___ INPUT FOR THIS TASK
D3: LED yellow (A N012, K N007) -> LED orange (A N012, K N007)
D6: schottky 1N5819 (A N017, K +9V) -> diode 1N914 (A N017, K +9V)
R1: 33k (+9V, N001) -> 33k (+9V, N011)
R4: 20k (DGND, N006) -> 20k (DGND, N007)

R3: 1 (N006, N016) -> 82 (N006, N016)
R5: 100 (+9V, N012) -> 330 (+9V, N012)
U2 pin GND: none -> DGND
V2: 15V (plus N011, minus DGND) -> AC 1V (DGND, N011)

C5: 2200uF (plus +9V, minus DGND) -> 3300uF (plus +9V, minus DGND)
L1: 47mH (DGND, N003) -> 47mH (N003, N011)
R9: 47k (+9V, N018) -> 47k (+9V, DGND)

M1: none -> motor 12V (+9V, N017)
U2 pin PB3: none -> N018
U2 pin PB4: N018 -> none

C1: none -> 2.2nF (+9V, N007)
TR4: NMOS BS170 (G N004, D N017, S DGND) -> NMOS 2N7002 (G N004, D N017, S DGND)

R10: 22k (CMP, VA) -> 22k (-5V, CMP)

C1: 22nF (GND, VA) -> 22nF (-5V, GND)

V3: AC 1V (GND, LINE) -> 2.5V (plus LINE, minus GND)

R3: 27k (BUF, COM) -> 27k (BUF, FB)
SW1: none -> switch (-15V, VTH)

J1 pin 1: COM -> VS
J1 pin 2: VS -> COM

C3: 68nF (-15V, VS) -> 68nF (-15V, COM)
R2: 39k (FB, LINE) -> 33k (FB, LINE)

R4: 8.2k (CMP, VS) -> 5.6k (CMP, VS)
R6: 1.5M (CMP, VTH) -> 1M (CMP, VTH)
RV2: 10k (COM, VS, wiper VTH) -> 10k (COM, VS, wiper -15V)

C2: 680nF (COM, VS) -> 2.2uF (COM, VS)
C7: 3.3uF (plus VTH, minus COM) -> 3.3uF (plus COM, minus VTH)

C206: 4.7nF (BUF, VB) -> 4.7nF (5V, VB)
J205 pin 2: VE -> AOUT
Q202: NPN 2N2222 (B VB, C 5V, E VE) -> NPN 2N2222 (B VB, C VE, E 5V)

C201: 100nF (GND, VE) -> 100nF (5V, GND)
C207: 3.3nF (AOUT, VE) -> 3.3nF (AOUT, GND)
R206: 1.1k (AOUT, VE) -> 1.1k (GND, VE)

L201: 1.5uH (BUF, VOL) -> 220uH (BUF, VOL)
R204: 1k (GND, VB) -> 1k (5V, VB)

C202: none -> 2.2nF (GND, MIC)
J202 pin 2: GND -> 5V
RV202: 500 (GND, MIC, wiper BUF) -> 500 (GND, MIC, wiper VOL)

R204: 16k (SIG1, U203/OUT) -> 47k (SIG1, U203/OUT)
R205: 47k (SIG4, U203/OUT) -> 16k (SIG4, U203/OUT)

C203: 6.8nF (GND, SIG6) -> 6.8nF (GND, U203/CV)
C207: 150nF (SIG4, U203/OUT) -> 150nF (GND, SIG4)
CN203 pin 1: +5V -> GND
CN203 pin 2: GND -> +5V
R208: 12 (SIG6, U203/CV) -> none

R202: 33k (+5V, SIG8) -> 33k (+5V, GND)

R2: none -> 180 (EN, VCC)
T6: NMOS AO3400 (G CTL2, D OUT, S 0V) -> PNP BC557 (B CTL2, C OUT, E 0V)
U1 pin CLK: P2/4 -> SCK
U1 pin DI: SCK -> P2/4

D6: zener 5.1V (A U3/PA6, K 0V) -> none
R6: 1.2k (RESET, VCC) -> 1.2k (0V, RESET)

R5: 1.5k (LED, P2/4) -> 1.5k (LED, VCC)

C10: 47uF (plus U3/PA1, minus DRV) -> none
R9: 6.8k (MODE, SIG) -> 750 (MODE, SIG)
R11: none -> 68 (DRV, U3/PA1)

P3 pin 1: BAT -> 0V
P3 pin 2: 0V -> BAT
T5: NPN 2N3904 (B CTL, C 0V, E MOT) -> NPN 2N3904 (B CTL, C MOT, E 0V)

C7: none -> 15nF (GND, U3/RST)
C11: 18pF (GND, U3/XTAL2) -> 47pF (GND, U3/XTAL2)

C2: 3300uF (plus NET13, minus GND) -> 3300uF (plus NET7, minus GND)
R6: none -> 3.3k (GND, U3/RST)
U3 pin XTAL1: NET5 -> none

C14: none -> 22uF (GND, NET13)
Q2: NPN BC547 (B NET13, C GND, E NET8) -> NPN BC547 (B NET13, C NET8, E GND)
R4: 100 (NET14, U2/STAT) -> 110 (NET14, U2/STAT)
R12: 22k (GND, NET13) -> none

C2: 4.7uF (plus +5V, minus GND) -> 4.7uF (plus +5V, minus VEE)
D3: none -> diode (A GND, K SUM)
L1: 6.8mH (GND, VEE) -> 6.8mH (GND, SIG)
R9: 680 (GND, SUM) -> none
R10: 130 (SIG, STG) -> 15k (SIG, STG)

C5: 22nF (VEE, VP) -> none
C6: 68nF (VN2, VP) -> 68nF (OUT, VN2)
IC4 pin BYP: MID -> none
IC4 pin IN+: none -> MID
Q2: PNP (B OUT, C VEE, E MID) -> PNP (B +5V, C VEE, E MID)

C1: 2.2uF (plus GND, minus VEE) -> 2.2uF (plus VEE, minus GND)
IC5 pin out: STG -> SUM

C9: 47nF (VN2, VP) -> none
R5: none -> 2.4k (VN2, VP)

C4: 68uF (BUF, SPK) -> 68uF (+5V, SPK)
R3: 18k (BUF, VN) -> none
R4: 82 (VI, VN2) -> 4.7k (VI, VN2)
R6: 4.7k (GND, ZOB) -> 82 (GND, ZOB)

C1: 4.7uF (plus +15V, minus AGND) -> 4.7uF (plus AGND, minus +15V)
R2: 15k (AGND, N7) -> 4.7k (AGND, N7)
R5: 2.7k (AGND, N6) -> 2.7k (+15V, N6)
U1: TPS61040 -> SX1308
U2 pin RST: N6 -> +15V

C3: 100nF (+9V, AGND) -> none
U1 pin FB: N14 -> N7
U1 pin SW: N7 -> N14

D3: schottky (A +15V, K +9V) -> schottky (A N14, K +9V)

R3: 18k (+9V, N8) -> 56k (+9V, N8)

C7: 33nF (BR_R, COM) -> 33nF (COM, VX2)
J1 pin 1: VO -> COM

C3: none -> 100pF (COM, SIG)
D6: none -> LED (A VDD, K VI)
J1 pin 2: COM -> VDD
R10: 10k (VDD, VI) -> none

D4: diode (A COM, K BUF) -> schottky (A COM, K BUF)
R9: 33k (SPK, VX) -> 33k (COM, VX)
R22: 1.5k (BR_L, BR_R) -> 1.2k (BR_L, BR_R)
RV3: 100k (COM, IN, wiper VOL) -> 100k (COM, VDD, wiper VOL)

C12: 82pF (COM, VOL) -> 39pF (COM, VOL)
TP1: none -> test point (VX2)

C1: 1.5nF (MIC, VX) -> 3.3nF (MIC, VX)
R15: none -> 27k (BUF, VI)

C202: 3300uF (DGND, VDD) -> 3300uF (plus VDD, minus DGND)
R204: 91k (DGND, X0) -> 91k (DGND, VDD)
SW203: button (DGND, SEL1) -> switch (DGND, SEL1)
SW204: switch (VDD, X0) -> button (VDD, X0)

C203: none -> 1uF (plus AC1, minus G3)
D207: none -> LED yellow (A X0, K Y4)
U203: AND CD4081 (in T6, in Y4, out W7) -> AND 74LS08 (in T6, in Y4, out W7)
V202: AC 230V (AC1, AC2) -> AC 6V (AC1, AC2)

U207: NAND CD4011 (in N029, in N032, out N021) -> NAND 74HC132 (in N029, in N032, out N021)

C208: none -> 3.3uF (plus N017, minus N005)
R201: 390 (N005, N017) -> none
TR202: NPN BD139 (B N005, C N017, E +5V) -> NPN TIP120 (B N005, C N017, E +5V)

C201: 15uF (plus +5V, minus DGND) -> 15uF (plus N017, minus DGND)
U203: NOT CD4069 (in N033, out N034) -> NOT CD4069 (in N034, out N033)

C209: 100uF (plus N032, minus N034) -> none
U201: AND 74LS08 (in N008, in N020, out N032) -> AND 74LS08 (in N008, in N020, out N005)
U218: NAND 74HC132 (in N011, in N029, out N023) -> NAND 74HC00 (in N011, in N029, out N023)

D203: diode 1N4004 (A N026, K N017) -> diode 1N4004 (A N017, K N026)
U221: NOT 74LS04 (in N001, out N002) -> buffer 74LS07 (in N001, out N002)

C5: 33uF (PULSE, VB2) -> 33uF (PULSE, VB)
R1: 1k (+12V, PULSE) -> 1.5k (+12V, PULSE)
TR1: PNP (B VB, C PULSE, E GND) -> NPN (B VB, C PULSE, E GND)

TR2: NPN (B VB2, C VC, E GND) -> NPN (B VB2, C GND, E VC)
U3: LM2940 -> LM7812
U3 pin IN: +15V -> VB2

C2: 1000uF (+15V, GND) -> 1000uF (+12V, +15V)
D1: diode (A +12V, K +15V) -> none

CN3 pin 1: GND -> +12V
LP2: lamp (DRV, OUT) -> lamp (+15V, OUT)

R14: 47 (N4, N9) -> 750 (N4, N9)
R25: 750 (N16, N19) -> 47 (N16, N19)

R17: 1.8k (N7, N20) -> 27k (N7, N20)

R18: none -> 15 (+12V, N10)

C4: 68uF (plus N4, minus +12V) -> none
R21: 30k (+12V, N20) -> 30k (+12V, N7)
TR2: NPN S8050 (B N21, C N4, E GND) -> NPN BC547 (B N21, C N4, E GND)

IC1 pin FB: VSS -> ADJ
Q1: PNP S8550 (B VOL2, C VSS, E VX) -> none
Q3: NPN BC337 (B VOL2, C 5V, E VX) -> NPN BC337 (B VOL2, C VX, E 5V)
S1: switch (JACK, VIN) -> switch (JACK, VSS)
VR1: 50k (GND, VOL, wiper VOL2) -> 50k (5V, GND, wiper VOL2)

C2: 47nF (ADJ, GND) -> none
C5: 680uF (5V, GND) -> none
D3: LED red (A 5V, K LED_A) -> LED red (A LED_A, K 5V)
______
**PROBLEM DESCRIPTION:** Return only the lines above that run from the opening line through the line containing "R208: 12 (SIG6, U203/CV) -> none", exactly as written.

**TASK RESULT:**
D3: LED yellow (A N012, K N007) -> LED orange (A N012, K N007)
D6: schottky 1N5819 (A N017, K +9V) -> diode 1N914 (A N017, K +9V)
R1: 33k (+9V, N001) -> 33k (+9V, N011)
R4: 20k (DGND, N006) -> 20k (DGND, N007)

R3: 1 (N006, N016) -> 82 (N006, N016)
R5: 100 (+9V, N012) -> 330 (+9V, N012)
U2 pin GND: none -> DGND
V2: 15V (plus N011, minus DGND) -> AC 1V (DGND, N011)

C5: 2200uF (plus +9V, minus DGND) -> 3300uF (plus +9V, minus DGND)
L1: 47mH (DGND, N003) -> 47mH (N003, N011)
R9: 47k (+9V, N018) -> 47k (+9V, DGND)

M1: none -> motor 12V (+9V, N017)
U2 pin PB3: none -> N018
U2 pin PB4: N018 -> none

C1: none -> 2.2nF (+9V, N007)
TR4: NMOS BS170 (G N004, D N017, S DGND) -> NMOS 2N7002 (G N004, D N017, S DGND)

R10: 22k (CMP, VA) -> 22k (-5V, CMP)

C1: 22nF (GND, VA) -> 22nF (-5V, GND)

V3: AC 1V (GND, LINE) -> 2.5V (plus LINE, minus GND)

R3: 27k (BUF, COM) -> 27k (BUF, FB)
SW1: none -> switch (-15V, VTH)

J1 pin 1: COM -> VS
J1 pin 2: VS -> COM

C3: 68nF (-15V, VS) -> 68nF (-15V, COM)
R2: 39k (FB, LINE) -> 33k (FB, LINE)

R4: 8.2k (CMP, VS) -> 5.6k (CMP, VS)
R6: 1.5M (CMP, VTH) -> 1M (CMP, VTH)
RV2: 10k (COM, VS, wiper VTH) -> 10k (COM, VS, wiper -15V)

C2: 680nF (COM, VS) -> 2.2uF (COM, VS)
C7: 3.3uF (plus VTH, minus COM) -> 3.3uF (plus COM, minus VTH)

C206: 4.7nF (BUF, VB) -> 4.7nF (5V, VB)
J205 pin 2: VE -> AOUT
Q202: NPN 2N2222 (B VB, C 5V, E VE) -> NPN 2N2222 (B VB, C VE, E 5V)

C201: 100nF (GND, VE) -> 100nF (5V, GND)
C207: 3.3nF (AOUT, VE) -> 3.3nF (AOUT, GND)
R206: 1.1k (AOUT, VE) -> 1.1k (GND, VE)

L201: 1.5uH (BUF, VOL) -> 220uH (BUF, VOL)
R204: 1k (GND, VB) -> 1k (5V, VB)

C202: none -> 2.2nF (GND, MIC)
J202 pin 2: GND -> 5V
RV202: 500 (GND, MIC, wiper BUF) -> 500 (GND, MIC, wiper VOL)

R204: 16k (SIG1, U203/OUT) -> 47k (SIG1, U203/OUT)
R205: 47k (SIG4, U203/OUT) -> 16k (SIG4, U203/OUT)

C203: 6.8nF (GND, SIG6) -> 6.8nF (GND, U203/CV)
C207: 150nF (SIG4, U203/OUT) -> 150nF (GND, SIG4)
CN203 pin 1: +5V -> GND
CN203 pin 2: GND -> +5V
R208: 12 (SIG6, U203/CV) -> none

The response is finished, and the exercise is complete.